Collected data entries
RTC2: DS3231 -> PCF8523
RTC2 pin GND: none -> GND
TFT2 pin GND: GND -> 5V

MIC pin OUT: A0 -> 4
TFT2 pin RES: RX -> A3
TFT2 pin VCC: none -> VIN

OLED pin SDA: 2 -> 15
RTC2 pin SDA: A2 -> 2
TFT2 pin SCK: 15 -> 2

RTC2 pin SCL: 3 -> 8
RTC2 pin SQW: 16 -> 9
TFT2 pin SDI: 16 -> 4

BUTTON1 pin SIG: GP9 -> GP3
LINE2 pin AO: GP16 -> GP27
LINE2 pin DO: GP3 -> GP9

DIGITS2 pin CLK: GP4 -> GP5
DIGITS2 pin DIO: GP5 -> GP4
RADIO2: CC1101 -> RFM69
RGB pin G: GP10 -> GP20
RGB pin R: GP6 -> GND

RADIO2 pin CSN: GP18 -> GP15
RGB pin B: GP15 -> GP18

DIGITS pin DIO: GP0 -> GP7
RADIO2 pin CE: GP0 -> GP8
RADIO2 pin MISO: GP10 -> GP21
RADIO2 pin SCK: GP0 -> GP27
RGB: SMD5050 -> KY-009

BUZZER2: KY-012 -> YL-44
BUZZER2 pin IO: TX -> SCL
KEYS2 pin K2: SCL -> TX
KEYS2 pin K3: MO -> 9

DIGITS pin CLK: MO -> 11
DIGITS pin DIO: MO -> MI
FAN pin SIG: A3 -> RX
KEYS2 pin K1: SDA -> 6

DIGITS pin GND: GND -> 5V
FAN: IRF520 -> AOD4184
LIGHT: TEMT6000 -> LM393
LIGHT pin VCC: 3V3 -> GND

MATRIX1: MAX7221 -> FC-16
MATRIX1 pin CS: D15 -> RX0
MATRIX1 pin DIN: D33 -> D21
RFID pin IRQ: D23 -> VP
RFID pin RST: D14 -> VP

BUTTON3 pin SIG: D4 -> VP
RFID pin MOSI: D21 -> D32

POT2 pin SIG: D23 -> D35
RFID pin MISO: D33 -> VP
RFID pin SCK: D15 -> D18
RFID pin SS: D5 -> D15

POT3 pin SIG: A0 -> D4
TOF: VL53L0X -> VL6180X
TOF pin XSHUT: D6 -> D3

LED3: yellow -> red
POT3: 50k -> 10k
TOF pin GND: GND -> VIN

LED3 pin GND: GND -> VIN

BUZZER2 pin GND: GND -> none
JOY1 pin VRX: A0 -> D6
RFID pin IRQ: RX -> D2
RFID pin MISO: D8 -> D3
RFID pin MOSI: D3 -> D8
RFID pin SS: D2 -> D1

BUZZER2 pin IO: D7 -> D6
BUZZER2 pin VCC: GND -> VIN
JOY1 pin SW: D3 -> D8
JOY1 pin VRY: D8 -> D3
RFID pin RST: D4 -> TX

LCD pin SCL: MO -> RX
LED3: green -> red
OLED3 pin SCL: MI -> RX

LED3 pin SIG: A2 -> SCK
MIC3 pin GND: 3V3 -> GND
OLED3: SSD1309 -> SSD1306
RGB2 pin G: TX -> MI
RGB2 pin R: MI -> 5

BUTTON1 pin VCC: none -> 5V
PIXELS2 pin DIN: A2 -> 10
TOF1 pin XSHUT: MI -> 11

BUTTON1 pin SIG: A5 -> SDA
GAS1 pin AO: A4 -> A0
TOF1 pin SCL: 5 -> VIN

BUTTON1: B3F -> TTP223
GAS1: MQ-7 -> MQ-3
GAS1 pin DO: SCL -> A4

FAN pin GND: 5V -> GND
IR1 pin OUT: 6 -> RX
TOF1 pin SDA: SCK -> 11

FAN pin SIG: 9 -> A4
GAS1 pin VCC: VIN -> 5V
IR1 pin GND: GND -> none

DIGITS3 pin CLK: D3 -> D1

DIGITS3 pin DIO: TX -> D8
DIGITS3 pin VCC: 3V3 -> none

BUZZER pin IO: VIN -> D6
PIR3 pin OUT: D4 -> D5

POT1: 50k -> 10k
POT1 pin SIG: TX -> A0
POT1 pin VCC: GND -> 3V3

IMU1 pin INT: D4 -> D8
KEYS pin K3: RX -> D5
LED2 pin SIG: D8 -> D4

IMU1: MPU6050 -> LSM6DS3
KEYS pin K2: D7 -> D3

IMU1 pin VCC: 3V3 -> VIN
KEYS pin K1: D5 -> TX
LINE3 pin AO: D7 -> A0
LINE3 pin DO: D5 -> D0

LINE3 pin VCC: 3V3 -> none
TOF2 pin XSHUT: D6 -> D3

THE PROBLEM:
A complete answer gives every line of the data that includes "MISO".

TASK RESULT:
RADIO2 pin MISO: GP10 -> GP21
RFID pin MISO: D33 -> VP
RFID pin MISO: D8 -> D3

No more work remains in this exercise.